__The task__. As the lines appear below, please set them down exactly, starting at the first and finishing with the one containing "moved: Teddybär [grün]".

__Recorded data__.
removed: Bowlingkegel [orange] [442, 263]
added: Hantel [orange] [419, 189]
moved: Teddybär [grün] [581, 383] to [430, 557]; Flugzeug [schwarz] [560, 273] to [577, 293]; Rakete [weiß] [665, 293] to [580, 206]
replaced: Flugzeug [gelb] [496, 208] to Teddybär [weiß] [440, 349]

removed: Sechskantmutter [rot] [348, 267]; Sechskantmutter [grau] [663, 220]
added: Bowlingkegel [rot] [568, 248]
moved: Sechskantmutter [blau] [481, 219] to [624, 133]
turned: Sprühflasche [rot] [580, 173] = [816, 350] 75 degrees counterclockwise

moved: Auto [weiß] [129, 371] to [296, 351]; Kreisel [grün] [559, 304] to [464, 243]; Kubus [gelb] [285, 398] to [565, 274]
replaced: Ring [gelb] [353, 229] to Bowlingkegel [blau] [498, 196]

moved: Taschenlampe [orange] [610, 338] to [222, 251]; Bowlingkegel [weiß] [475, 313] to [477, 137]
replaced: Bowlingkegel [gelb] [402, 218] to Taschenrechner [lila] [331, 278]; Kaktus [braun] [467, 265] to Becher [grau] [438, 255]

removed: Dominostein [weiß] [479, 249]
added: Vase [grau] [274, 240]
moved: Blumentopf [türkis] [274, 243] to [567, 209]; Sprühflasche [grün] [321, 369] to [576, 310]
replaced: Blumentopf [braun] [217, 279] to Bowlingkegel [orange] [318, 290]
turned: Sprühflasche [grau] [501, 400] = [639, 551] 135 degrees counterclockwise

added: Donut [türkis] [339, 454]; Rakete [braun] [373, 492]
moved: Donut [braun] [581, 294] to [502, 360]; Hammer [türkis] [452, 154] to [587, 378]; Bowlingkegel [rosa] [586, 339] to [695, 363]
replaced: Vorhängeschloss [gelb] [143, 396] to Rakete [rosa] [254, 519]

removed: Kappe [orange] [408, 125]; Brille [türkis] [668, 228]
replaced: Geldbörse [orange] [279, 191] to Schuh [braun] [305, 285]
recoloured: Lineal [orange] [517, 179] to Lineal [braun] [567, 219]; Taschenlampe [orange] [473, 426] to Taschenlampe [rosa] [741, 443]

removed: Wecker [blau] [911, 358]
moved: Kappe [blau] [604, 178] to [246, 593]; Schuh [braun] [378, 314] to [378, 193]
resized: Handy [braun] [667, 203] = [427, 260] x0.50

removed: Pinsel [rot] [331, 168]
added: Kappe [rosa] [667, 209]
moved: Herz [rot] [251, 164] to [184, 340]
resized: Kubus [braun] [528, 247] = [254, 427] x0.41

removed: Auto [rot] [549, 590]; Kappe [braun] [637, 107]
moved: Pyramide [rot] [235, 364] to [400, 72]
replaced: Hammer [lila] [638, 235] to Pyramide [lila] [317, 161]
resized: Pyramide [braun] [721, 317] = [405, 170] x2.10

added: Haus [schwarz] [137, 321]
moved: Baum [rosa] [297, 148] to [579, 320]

__Reply to the exercise__.
removed: Bowlingkegel [orange] [442, 263]
added: Hantel [orange] [419, 189]
moved: Teddybär [grün] [581, 383] to [430, 557]; Flugzeug [schwarz] [560, 273] to [577, 293]; Rakete [weiß] [665, 293] to [580, 206]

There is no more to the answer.